The data:
= = = = = = =

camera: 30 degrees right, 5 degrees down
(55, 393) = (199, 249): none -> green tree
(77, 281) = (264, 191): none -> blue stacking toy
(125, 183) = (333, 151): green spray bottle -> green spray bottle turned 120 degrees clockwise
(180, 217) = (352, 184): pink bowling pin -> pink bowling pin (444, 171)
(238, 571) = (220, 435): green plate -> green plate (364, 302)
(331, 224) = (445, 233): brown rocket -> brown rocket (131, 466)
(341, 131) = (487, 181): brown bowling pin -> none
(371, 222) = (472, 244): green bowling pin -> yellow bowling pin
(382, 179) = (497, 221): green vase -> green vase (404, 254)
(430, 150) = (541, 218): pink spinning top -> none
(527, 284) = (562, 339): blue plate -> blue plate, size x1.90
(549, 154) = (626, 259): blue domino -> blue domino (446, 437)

= = = = = = =

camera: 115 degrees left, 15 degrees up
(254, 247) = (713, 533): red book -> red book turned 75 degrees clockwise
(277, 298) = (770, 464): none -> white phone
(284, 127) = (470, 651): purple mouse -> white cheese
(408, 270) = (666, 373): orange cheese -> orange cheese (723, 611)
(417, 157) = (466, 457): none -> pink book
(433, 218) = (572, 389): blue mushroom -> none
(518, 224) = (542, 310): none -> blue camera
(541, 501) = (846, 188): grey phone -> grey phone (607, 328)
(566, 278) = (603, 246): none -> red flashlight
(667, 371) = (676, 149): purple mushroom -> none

= = = = = = =

Your instructions: Starting with the line that holds "(433, 218) = (572, 389): blue" and ending with the line that holds "(667, 371) = (676, 149): purple", retype every line in the data above exactly, and nothing else.

Written answer:
(433, 218) = (572, 389): blue mushroom -> none
(518, 224) = (542, 310): none -> blue camera
(541, 501) = (846, 188): grey phone -> grey phone (607, 328)
(566, 278) = (603, 246): none -> red flashlight
(667, 371) = (676, 149): purple mushroom -> none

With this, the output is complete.